EXTRACTED RECORDS ▸
------

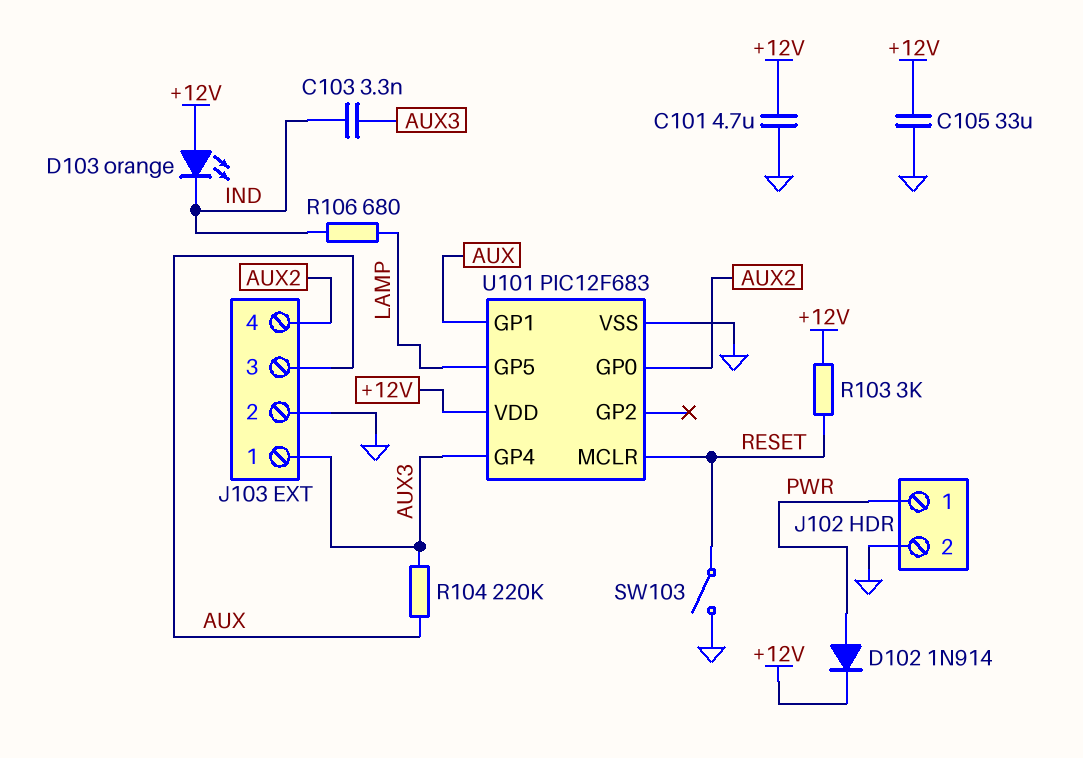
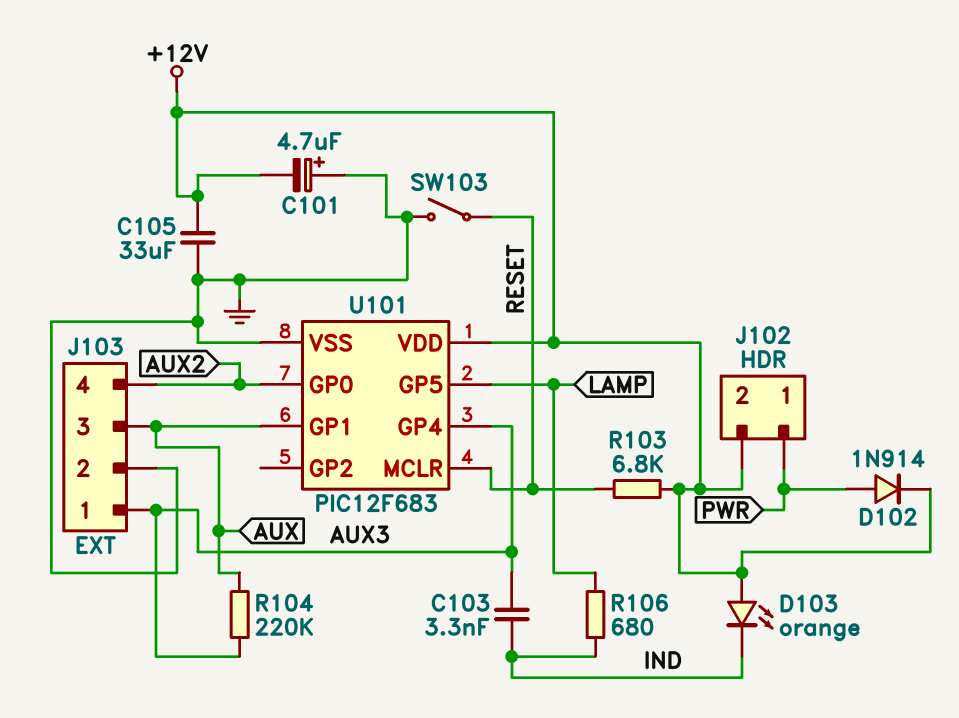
C101: 4.7uF (+12V, GND) -> 4.7uF (plus GND, minus +12V)
J102 pin 2: GND -> +12V
R103: 3k (+12V, RESET) -> 6.8k (+12V, RESET)

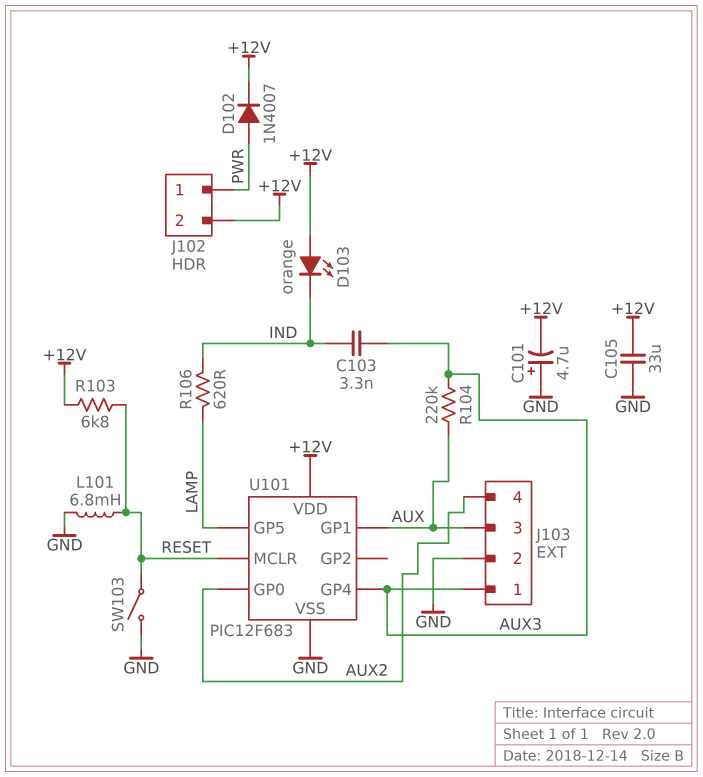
D102: diode 1N914 (A PWR, K +12V) -> diode 1N4007 (A PWR, K +12V)
L101: none -> 6.8mH (GND, RESET)
R106: 680 (IND, LAMP) -> 620 (IND, LAMP)

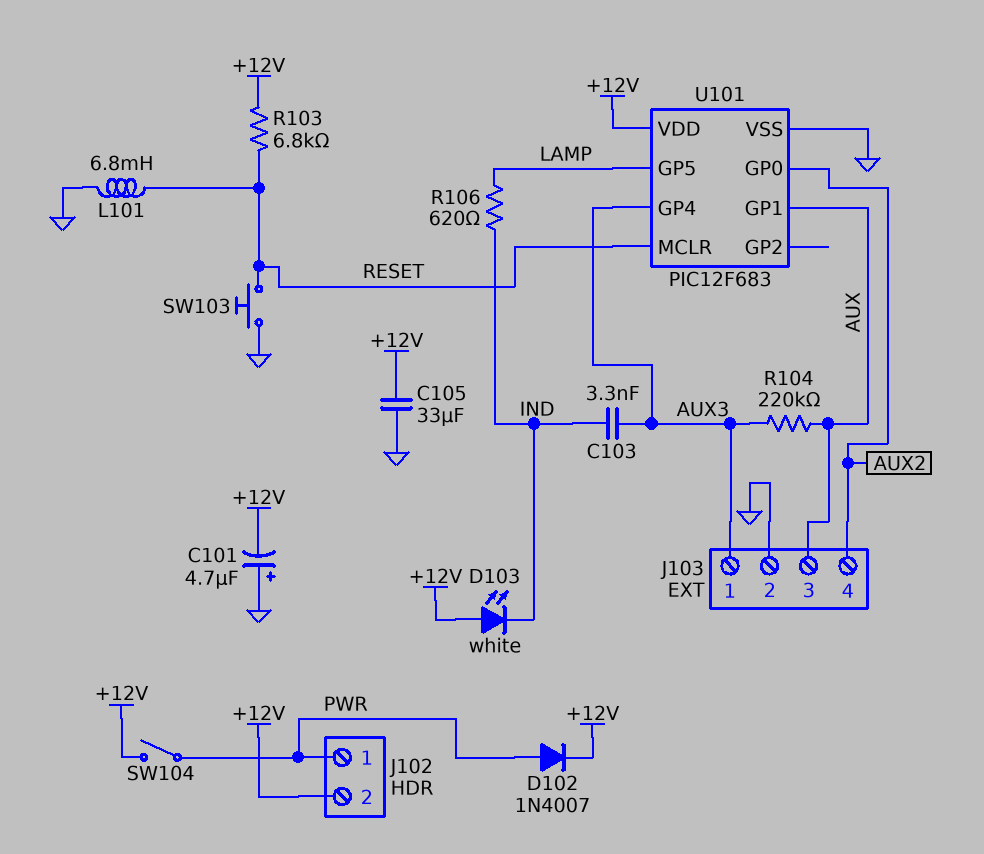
D103: LED orange (A +12V, K IND) -> LED white (A +12V, K IND)
SW103: switch (GND, RESET) -> button (GND, RESET)
SW104: none -> switch (+12V, PWR)

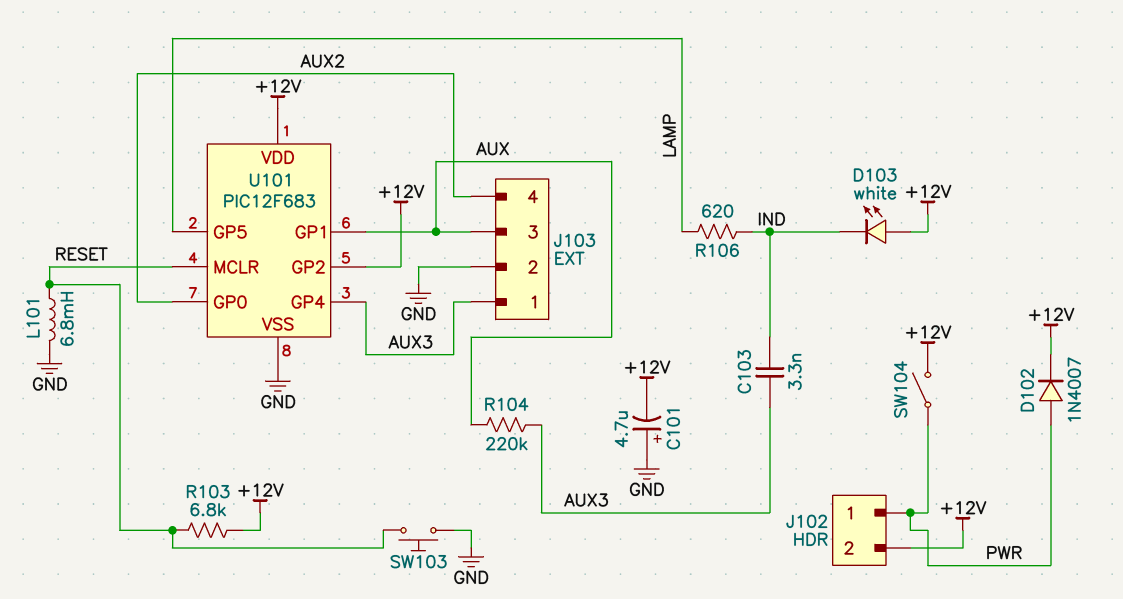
C105: 33uF (+12V, GND) -> none
U101 pin GP2: none -> +12V

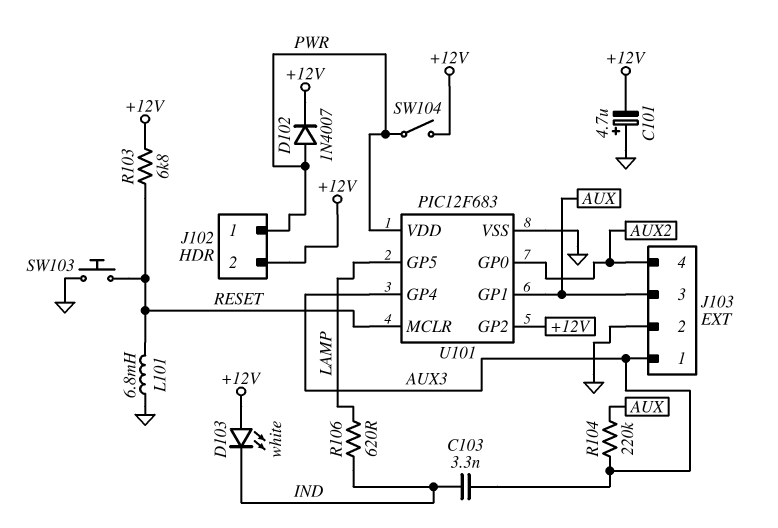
U101 pin VDD: +12V -> PWR

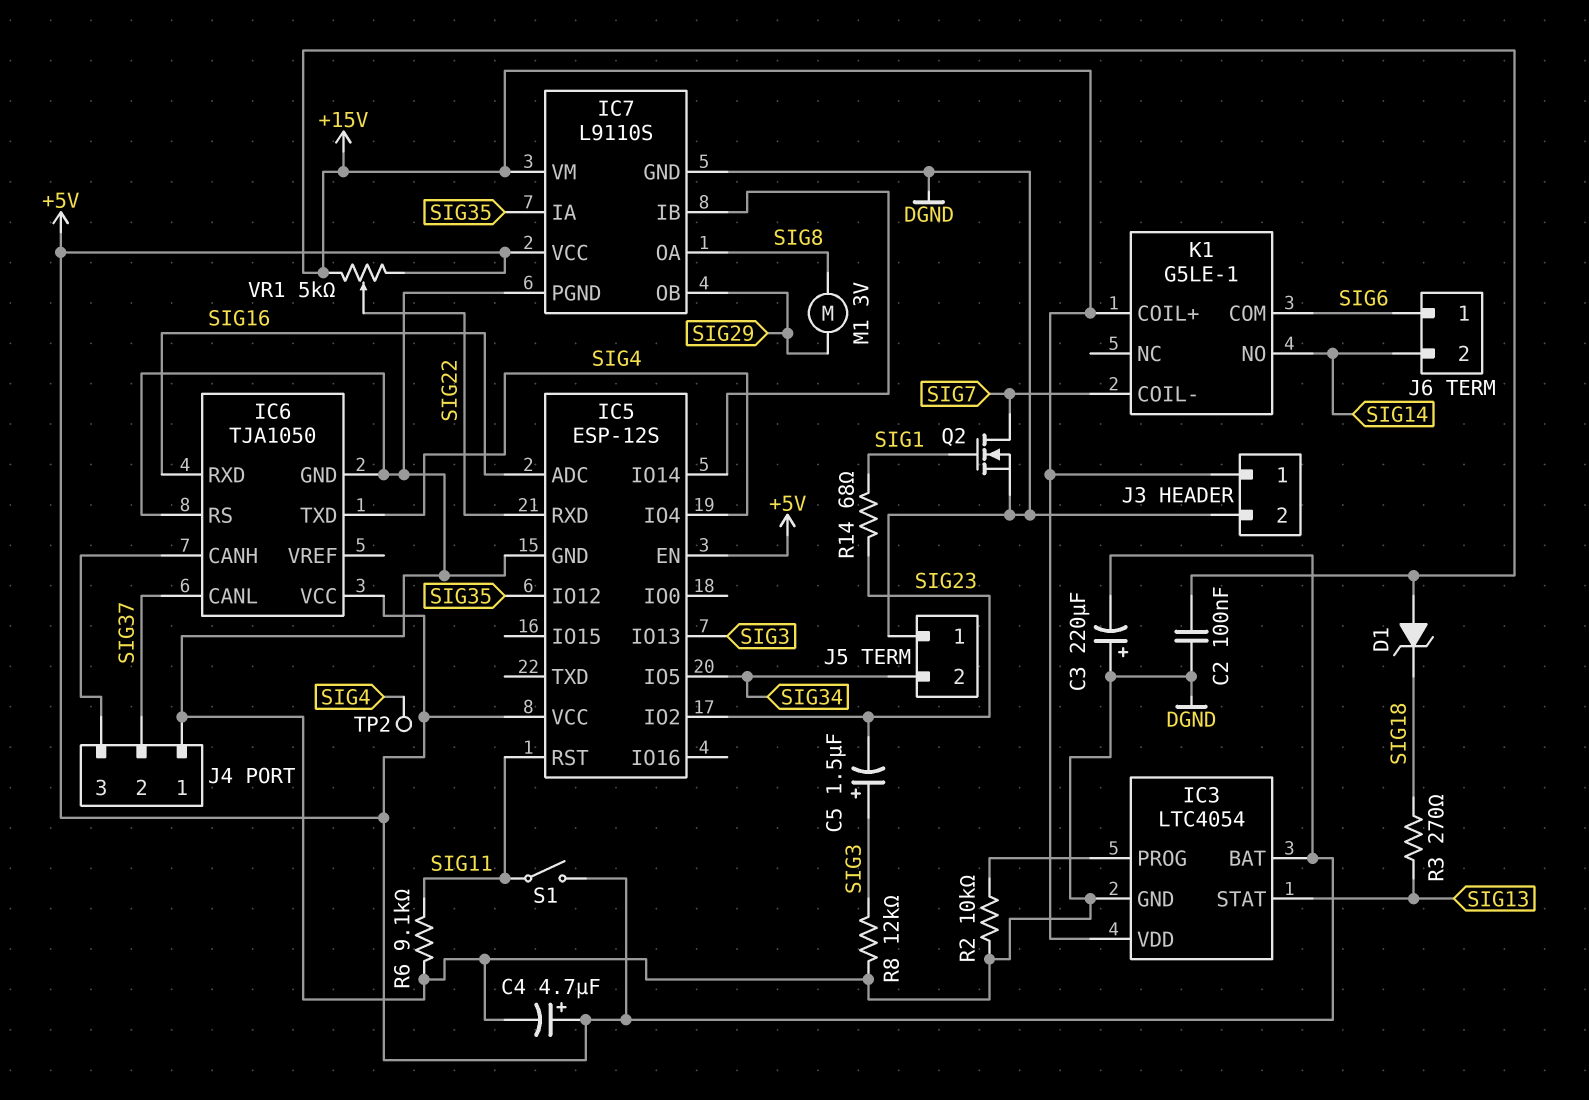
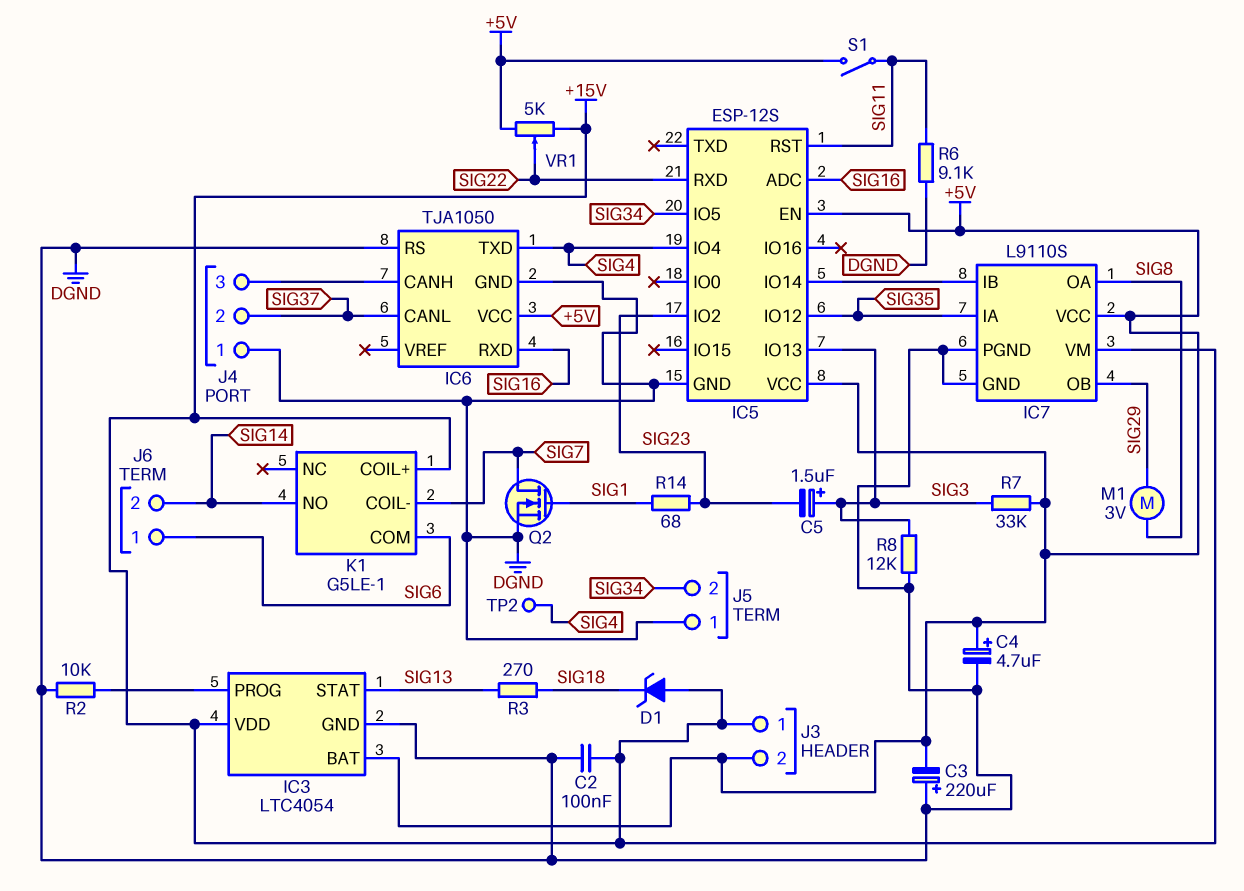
J3 pin 2: DGND -> +5V
R7: none -> 33k (+5V, SIG3)

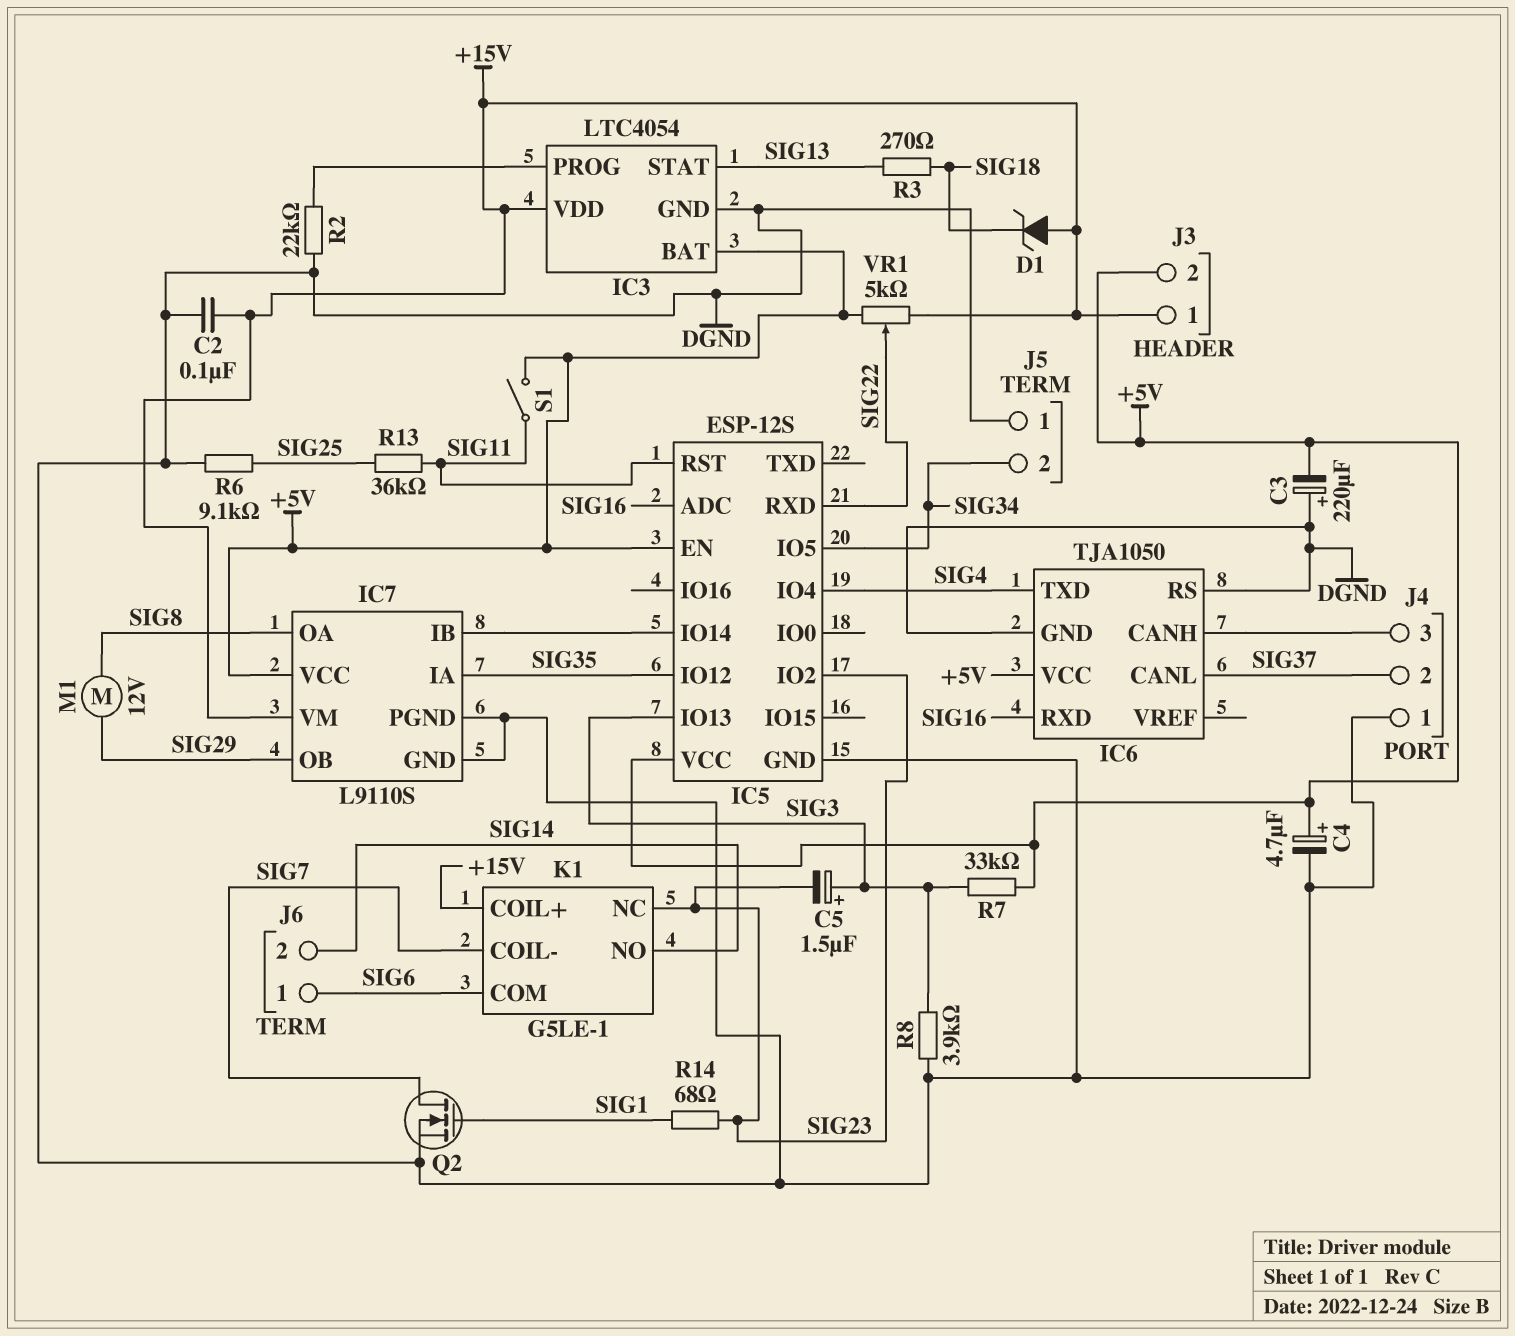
K1 pin NC: none -> SIG23
M1: motor 3V (SIG8, SIG29) -> motor 12V (SIG8, SIG29)
R2: 10k (DGND, IC3/PROG) -> 22k (DGND, IC3/PROG)
R6: 9.1k (DGND, SIG11) -> 9.1k (DGND, SIG25)
R8: 12k (DGND, SIG3) -> 3.9k (DGND, SIG3)
R13: none -> 36k (SIG11, SIG25)
TP2: test point (SIG4) -> none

------

TASK PROMPT ▸ Begin at the first line of the records and please reproduce every line exactly through the one containing "SW104: none -> switch (+12V, PWR)", leaving all pictures out.

EXERCISE SOLUTION ▸
C101: 4.7uF (+12V, GND) -> 4.7uF (plus GND, minus +12V)
J102 pin 2: GND -> +12V
R103: 3k (+12V, RESET) -> 6.8k (+12V, RESET)

D102: diode 1N914 (A PWR, K +12V) -> diode 1N4007 (A PWR, K +12V)
L101: none -> 6.8mH (GND, RESET)
R106: 680 (IND, LAMP) -> 620 (IND, LAMP)

D103: LED orange (A +12V, K IND) -> LED white (A +12V, K IND)
SW103: switch (GND, RESET) -> button (GND, RESET)
SW104: none -> switch (+12V, PWR)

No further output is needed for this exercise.